» **TASK**: Every line below between the line holding "pink star: 7 -> 8" and the line holding "white strawberry: 3 -> 5", inclusive, should be repeated exactly, and all other lines omitted.

» **EXTRACTED INFORMATION**:
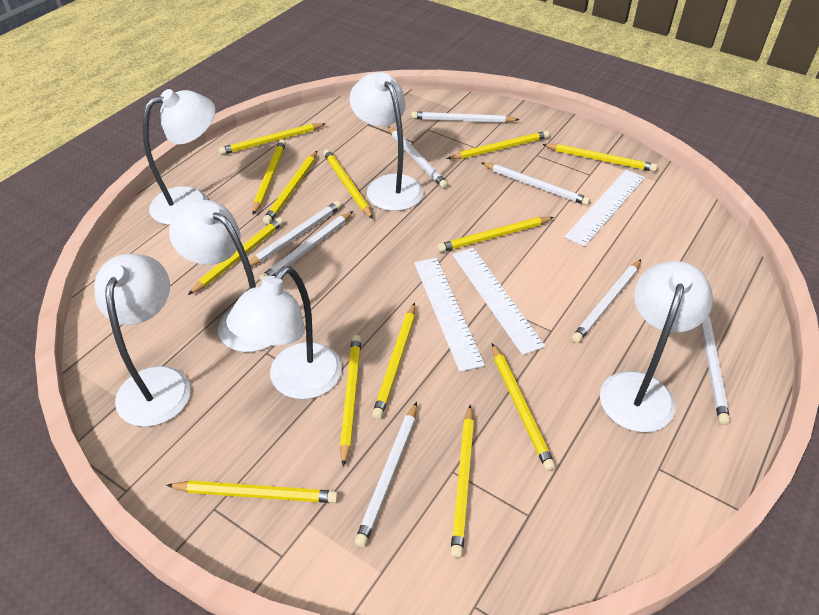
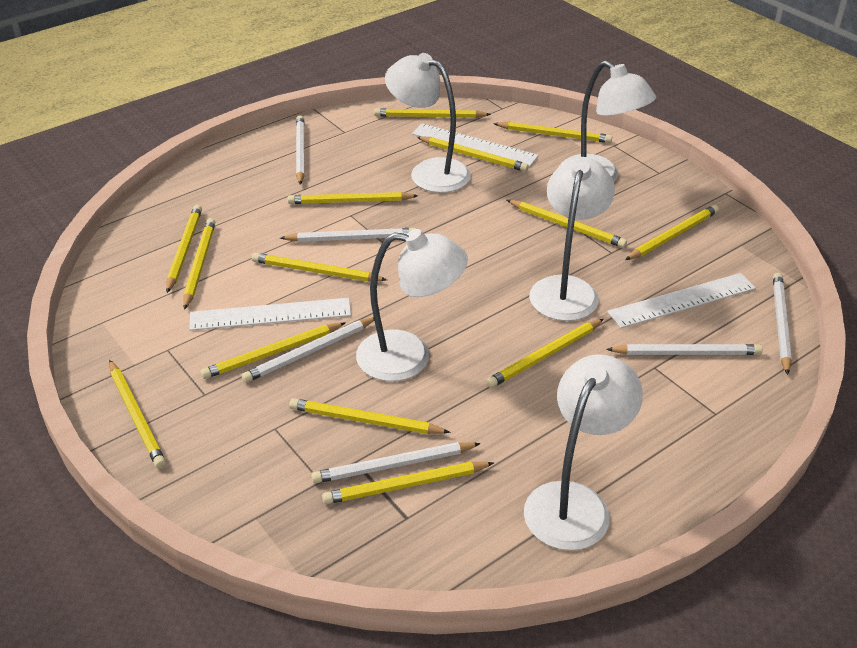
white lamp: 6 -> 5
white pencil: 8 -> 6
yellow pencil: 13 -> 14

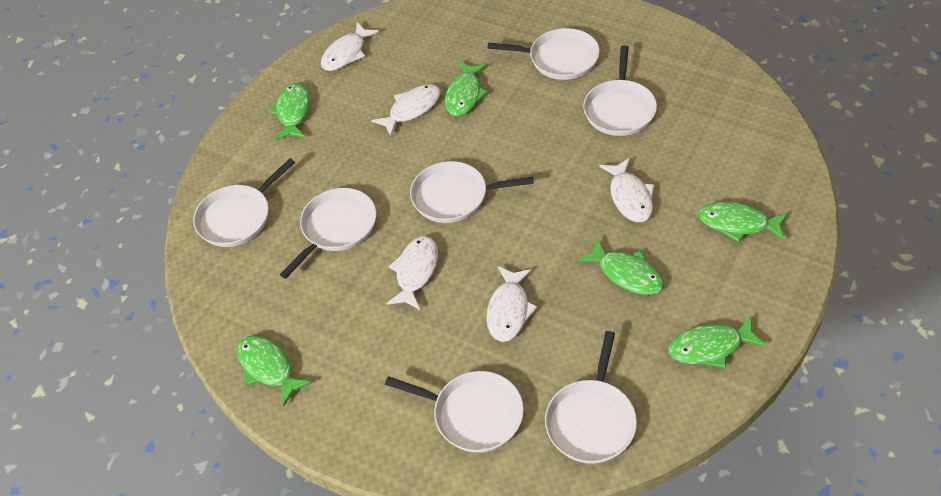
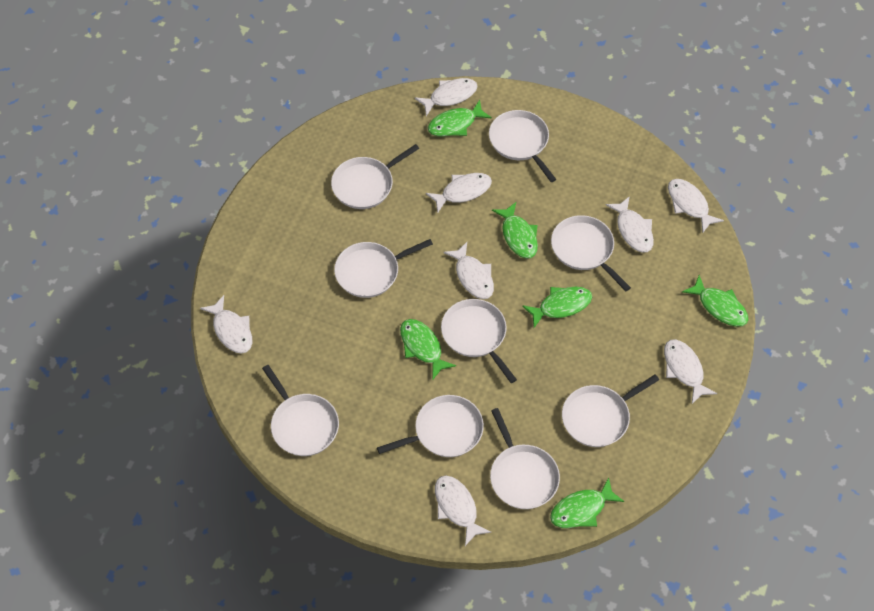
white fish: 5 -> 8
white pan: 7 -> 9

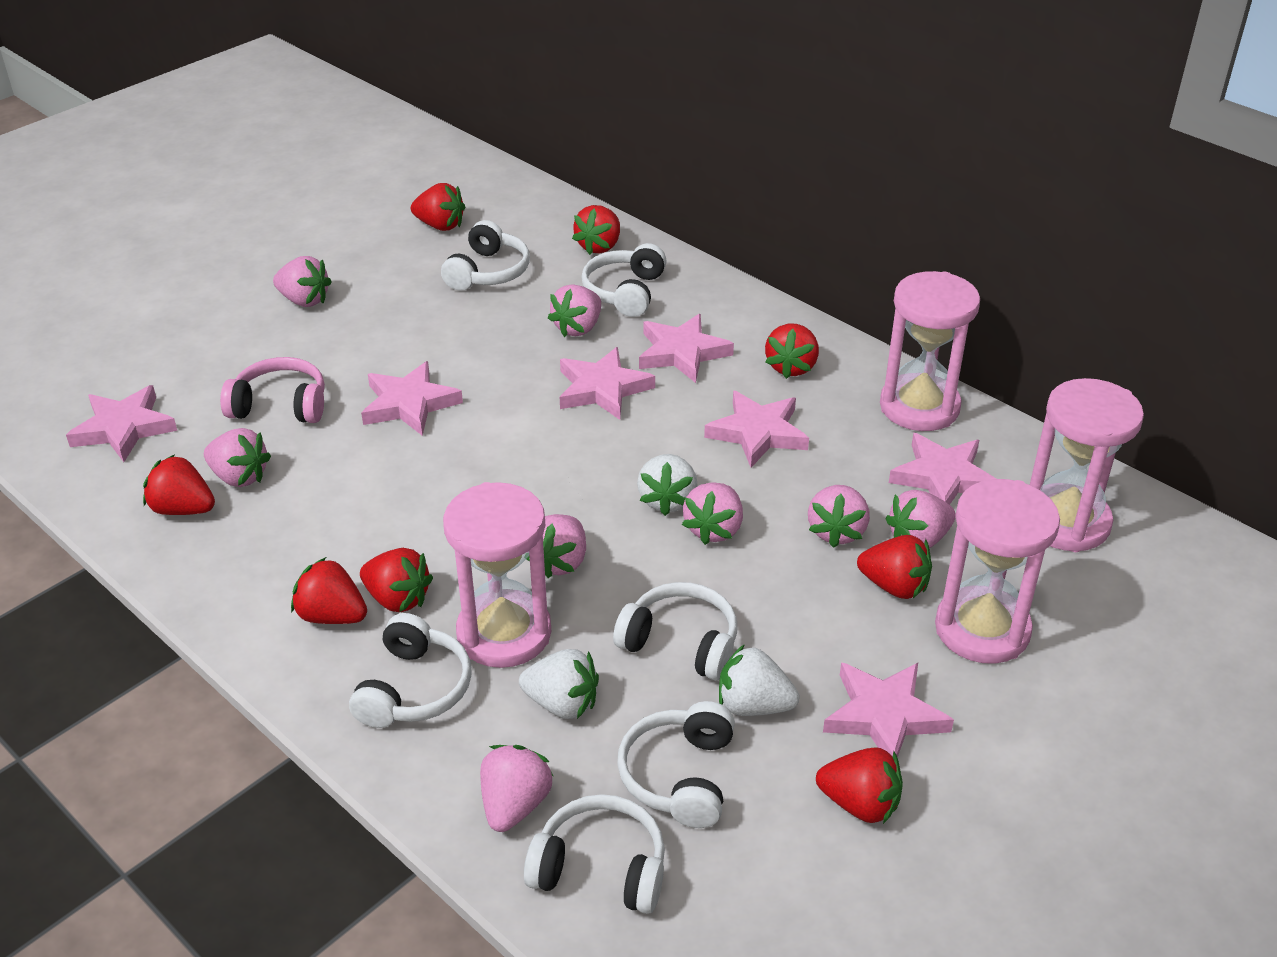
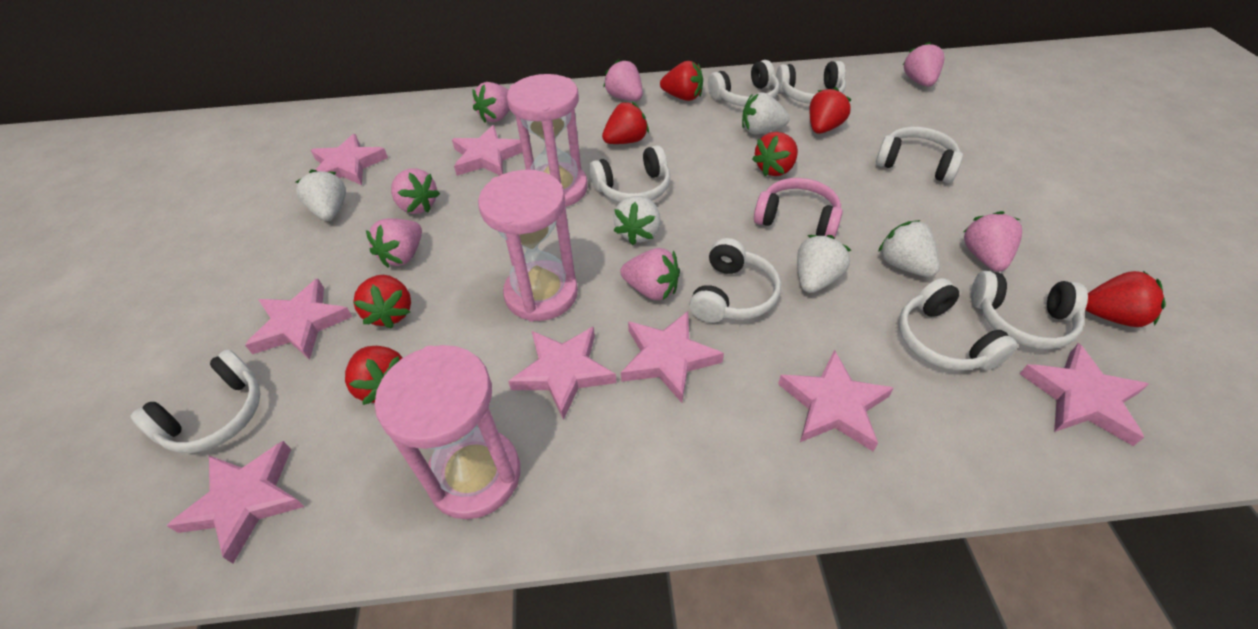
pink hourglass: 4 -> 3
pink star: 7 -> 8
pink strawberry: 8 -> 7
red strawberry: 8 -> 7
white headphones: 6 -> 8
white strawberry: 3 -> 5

---

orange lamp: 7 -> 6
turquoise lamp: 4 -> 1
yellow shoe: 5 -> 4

» **RESPONSE AREA**:
pink star: 7 -> 8
pink strawberry: 8 -> 7
red strawberry: 8 -> 7
white headphones: 6 -> 8
white strawberry: 3 -> 5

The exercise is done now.